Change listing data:
:::
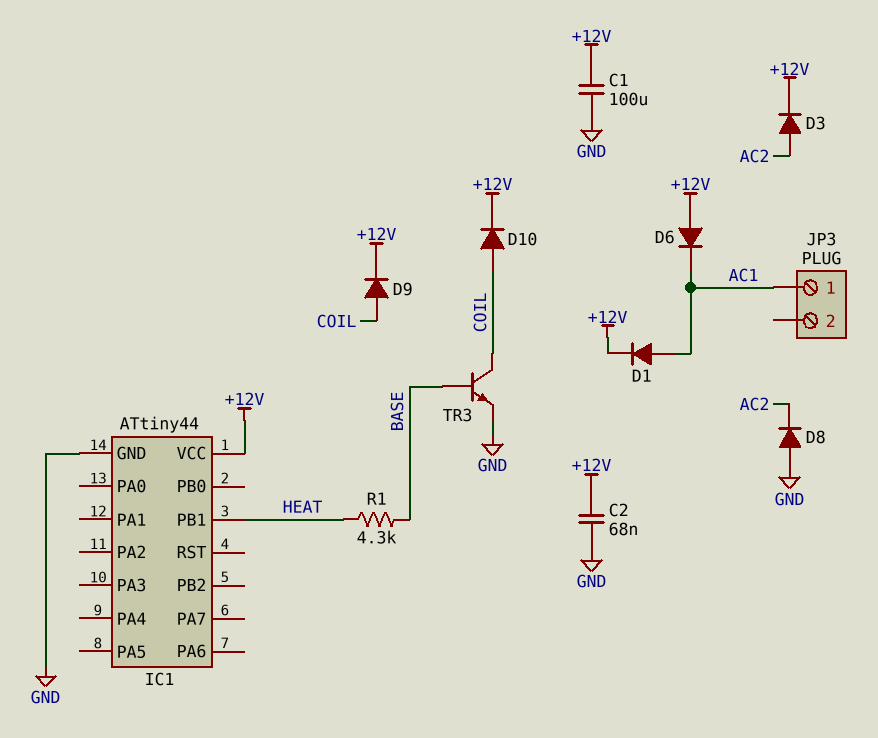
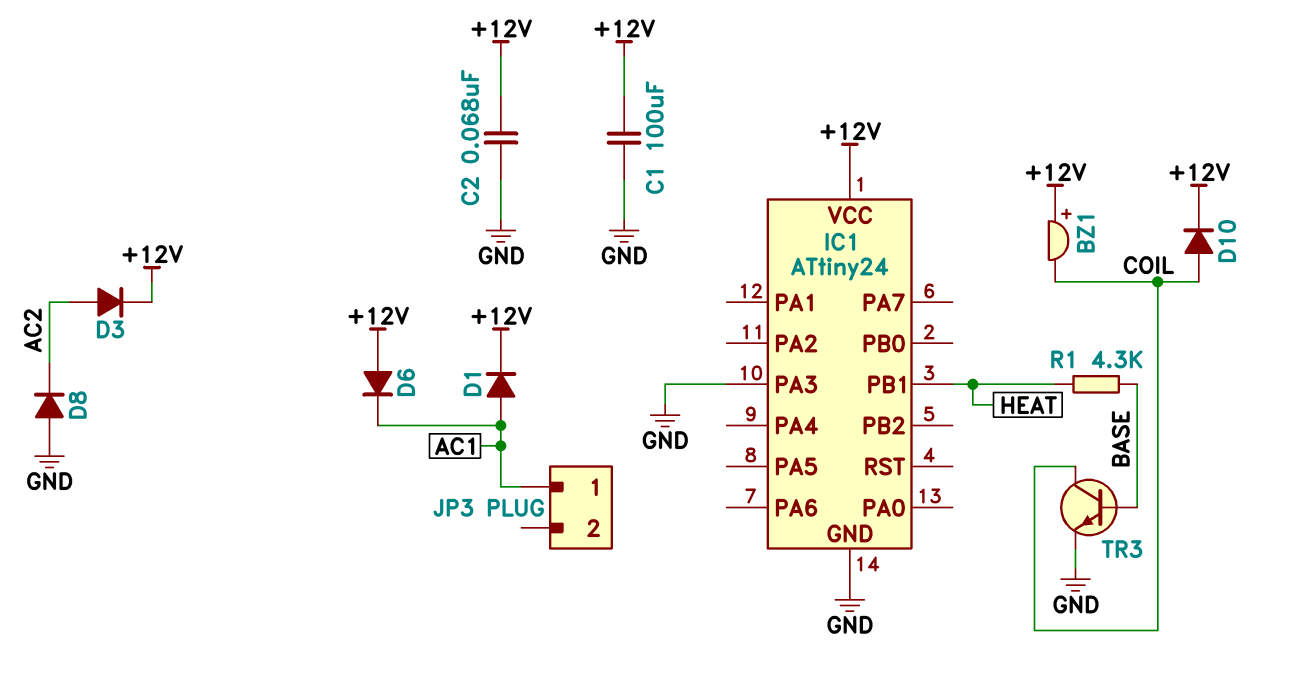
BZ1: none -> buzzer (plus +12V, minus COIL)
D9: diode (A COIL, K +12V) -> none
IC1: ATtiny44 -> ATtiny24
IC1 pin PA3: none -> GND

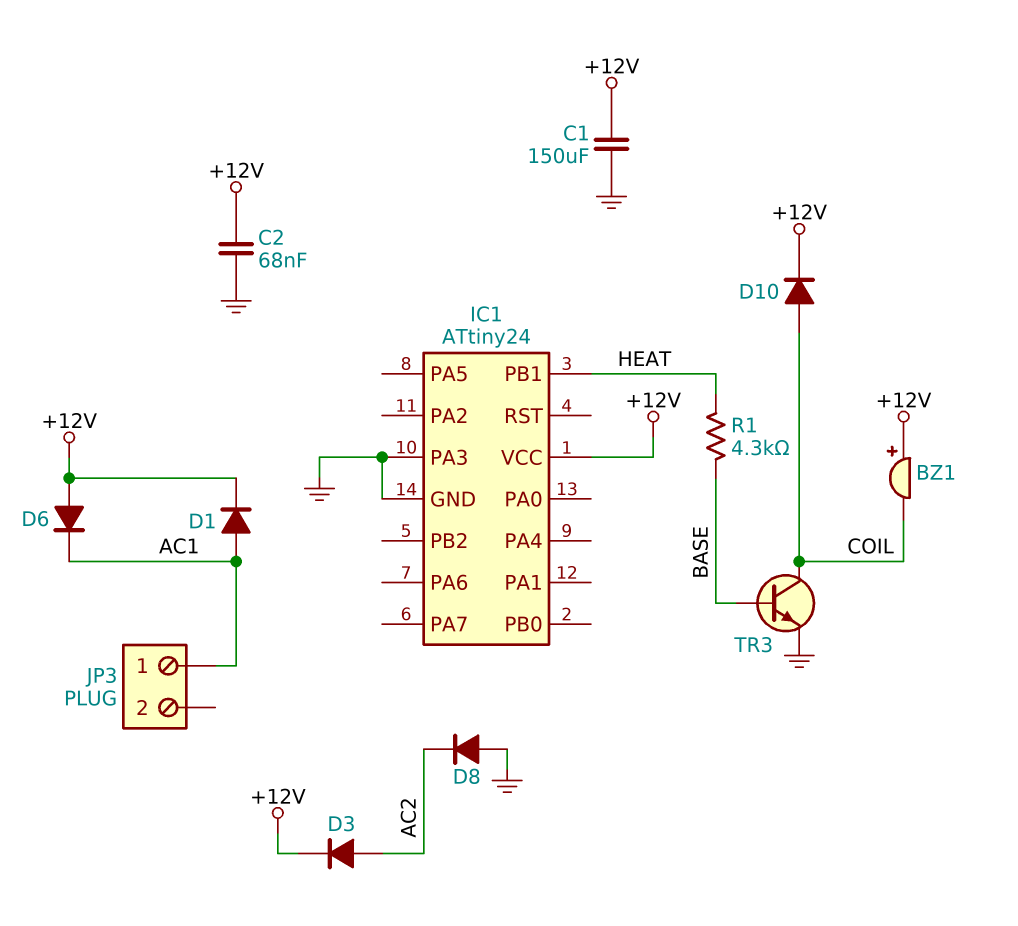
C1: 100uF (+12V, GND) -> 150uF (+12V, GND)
:::
- What is expected:
The answer is each line from the entries above in which the word "none" occurs.

- Response:
BZ1: none -> buzzer (plus +12V, minus COIL)
D9: diode (A COIL, K +12V) -> none
IC1 pin PA3: none -> GND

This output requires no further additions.